Problem to solve =
Your copy should hold only the lines from the one containing "Someone swapped the" through the final line of the entries, exactly as written, with no pictures.

Given data =
****

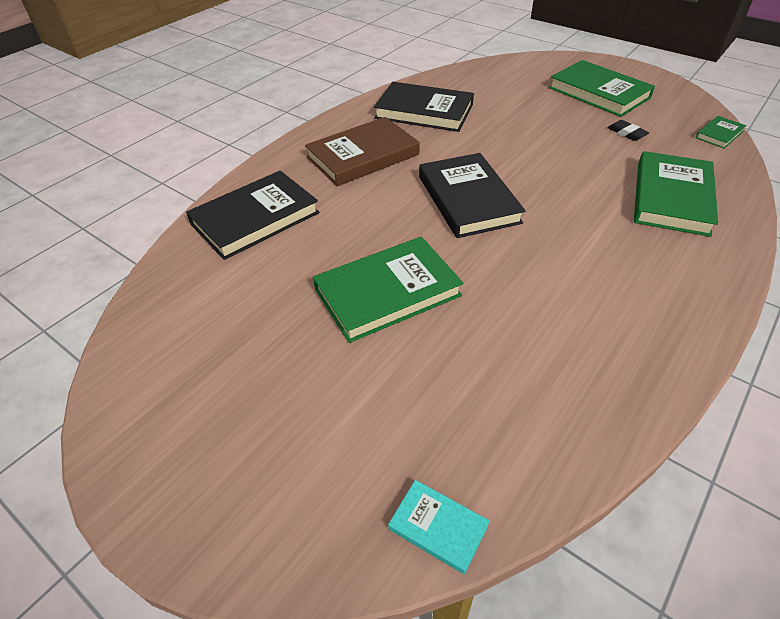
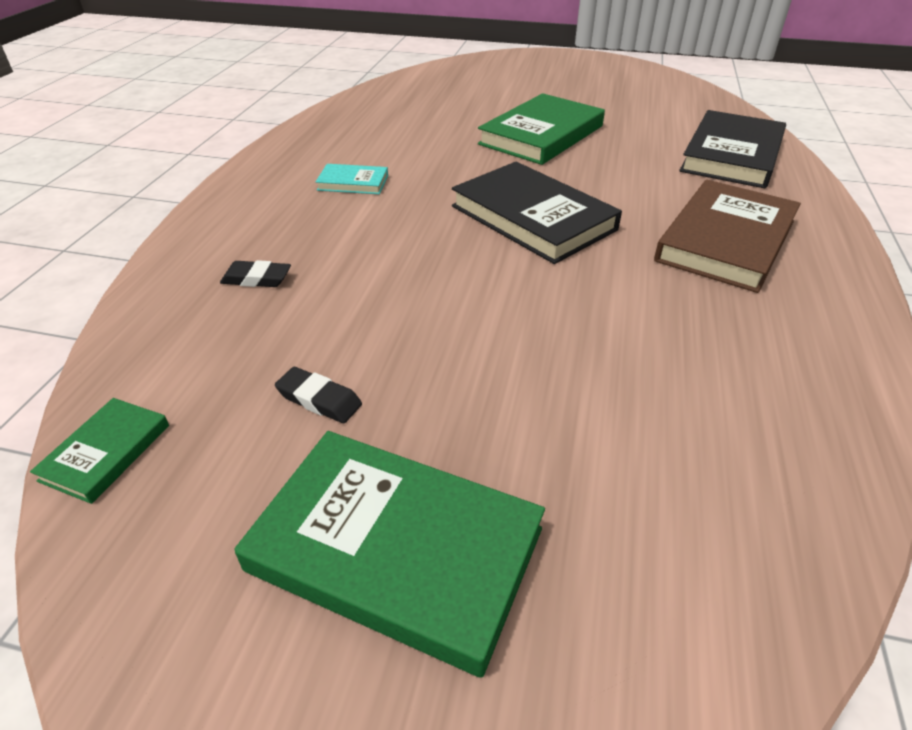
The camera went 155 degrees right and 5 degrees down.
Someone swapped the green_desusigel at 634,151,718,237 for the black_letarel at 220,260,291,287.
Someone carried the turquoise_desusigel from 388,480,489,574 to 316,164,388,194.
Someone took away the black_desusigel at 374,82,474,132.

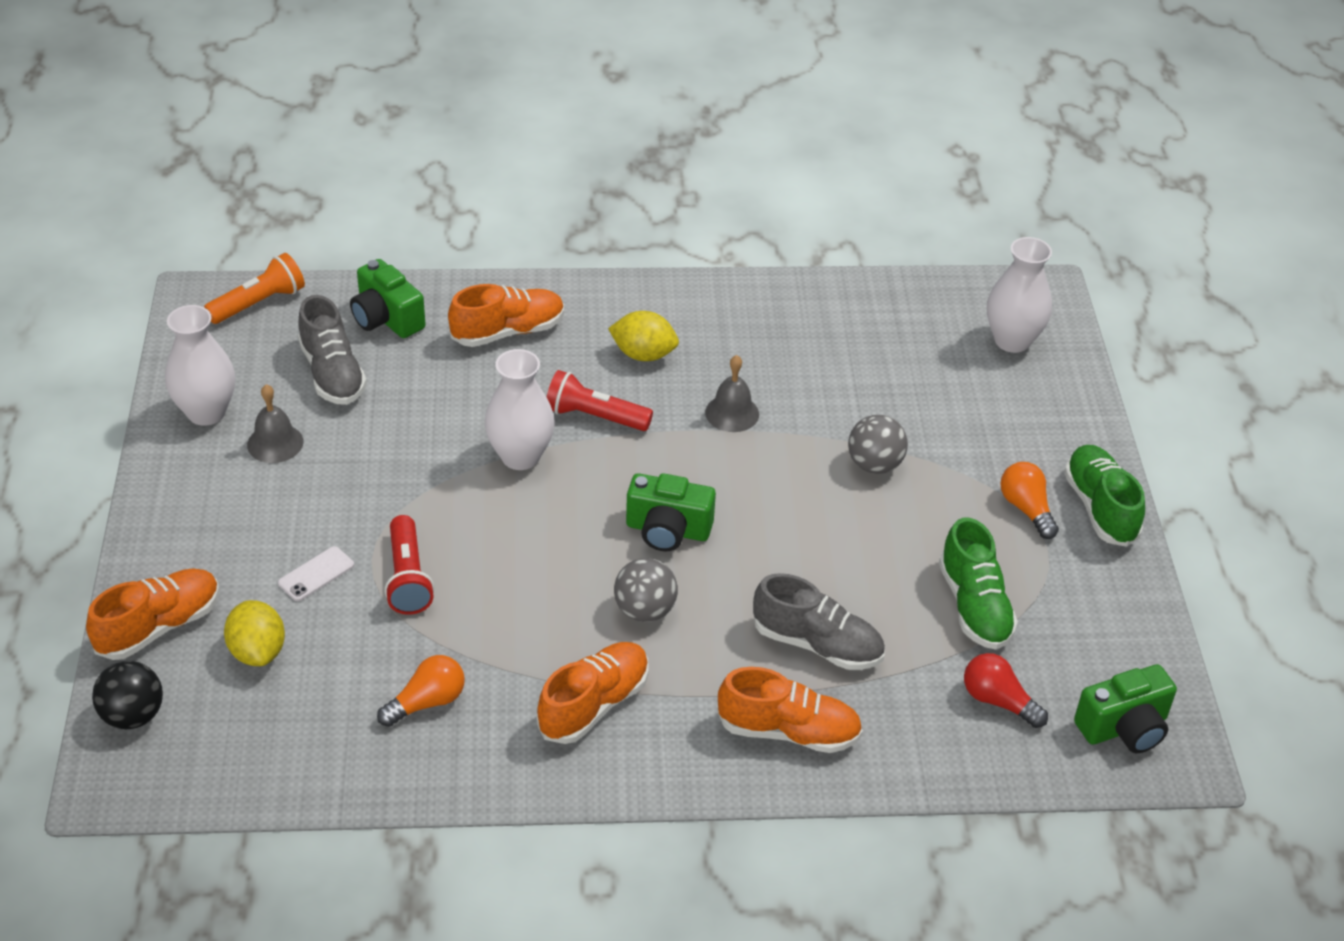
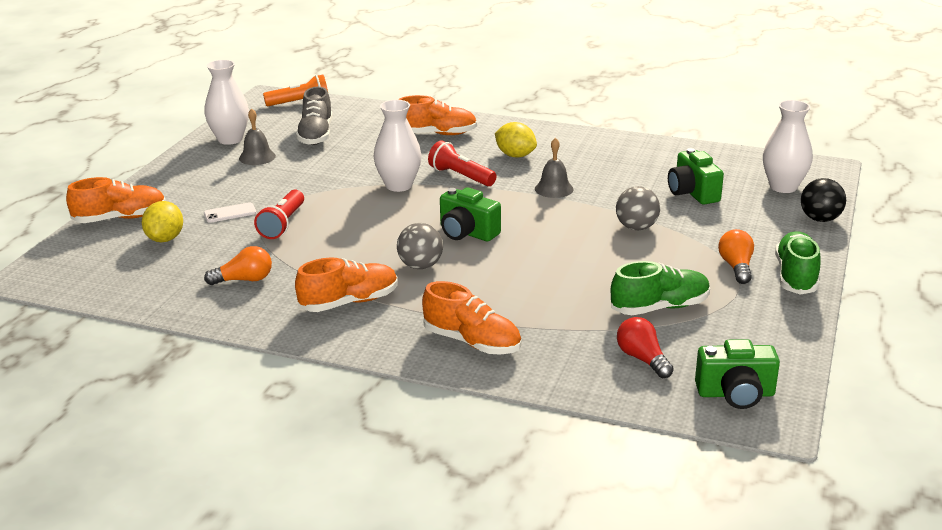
The camera went 25 degrees right and 15 degrees down.
Someone rotated the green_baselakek at 939,517,1018,650 by 120 degrees counterclockwise.
Someone carried the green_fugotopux from 350,259,425,338 to 668,148,724,204.
Someone carried the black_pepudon from 92,661,163,729 to 801,178,846,222.
Someone took away the grey_baselakek at 753,573,885,670.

****

Exercise response =
Someone swapped the green_desusigel at 634,151,718,237 for the black_letarel at 220,260,291,287.
Someone carried the turquoise_desusigel from 388,480,489,574 to 316,164,388,194.
Someone took away the black_desusigel at 374,82,474,132.

The camera went 25 degrees right and 15 degrees down.
Someone rotated the green_baselakek at 939,517,1018,650 by 120 degrees counterclockwise.
Someone carried the green_fugotopux from 350,259,425,338 to 668,148,724,204.
Someone carried the black_pepudon from 92,661,163,729 to 801,178,846,222.
Someone took away the grey_baselakek at 753,573,885,670.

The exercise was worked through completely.